Exercise —
Your reply should reproduce the data below without a single alteration, apart from dropping the images.

Dataset extract —
###

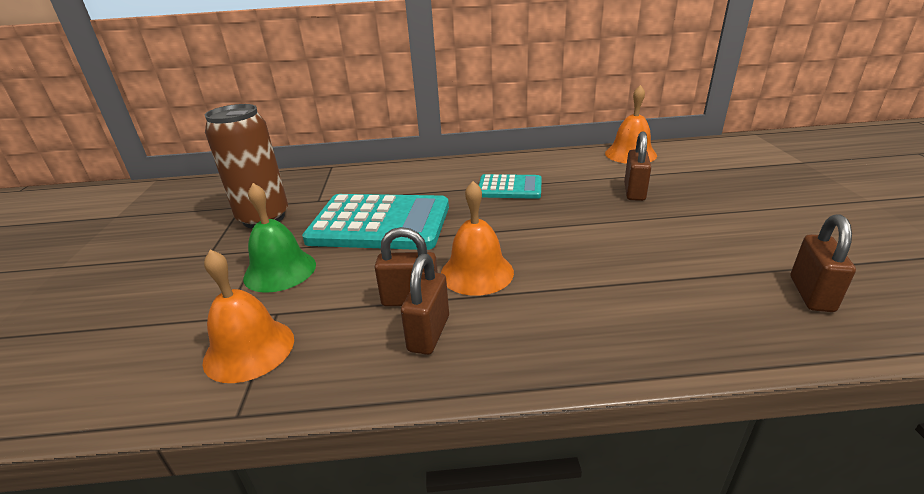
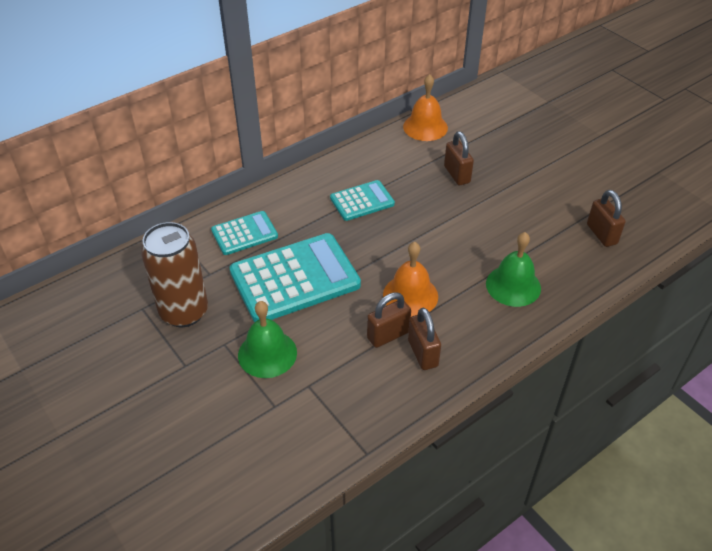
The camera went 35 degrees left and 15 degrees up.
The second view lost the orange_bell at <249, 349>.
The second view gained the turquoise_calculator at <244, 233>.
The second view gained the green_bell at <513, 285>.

###

Expected answer —
The camera went 35 degrees left and 15 degrees up.
The second view lost the orange_bell at <249, 349>.
The second view gained the turquoise_calculator at <244, 233>.
The second view gained the green_bell at <513, 285>.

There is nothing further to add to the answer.